WHAT IS REQUIRED: Keep the pictures out. Write out every line of the listing exactly.

DATASET EXTRACT:
----------------------------------------
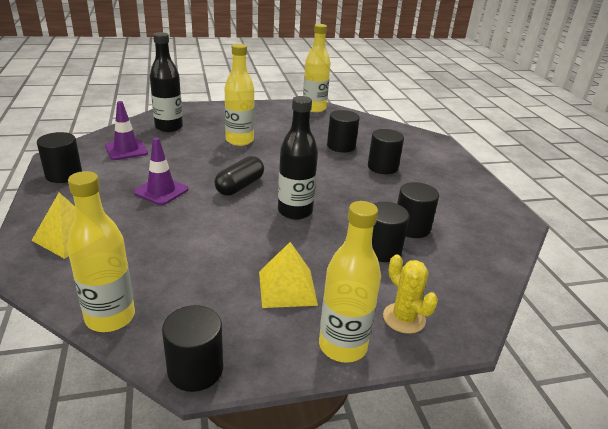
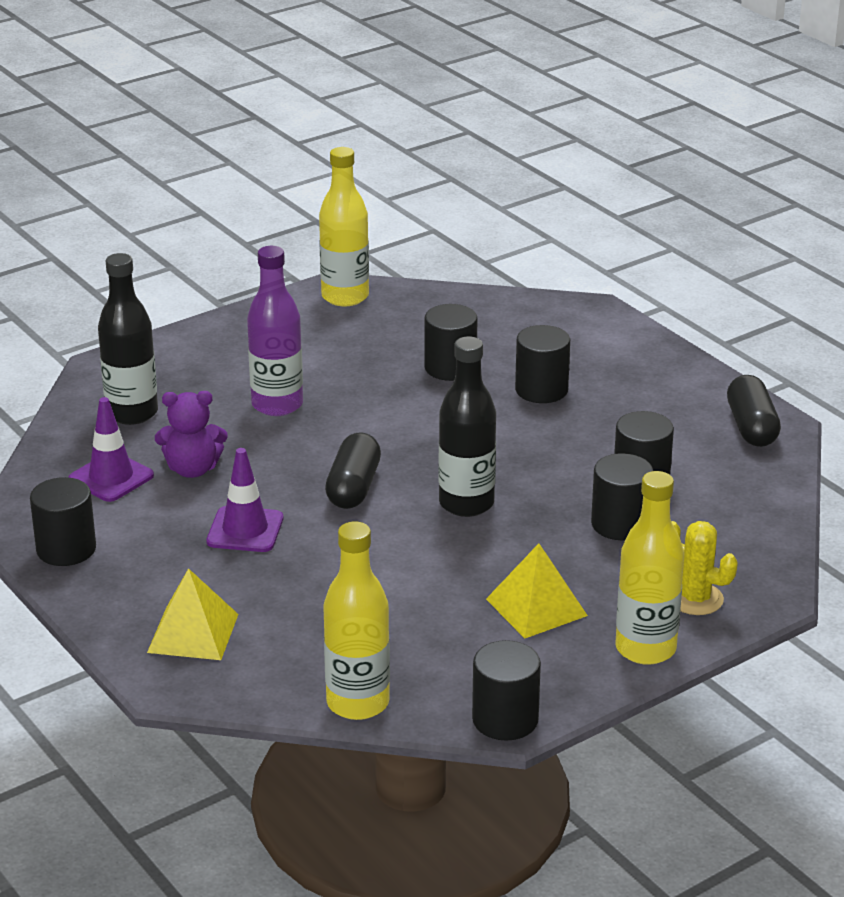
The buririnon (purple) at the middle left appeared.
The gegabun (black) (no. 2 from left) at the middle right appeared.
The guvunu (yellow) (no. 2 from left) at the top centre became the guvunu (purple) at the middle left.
----------------------------------------
RESPONSE:
The buririnon (purple) at the middle left appeared.
The gegabun (black) (no. 2 from left) at the middle right appeared.
The guvunu (yellow) (no. 2 from left) at the top centre became the guvunu (purple) at the middle left.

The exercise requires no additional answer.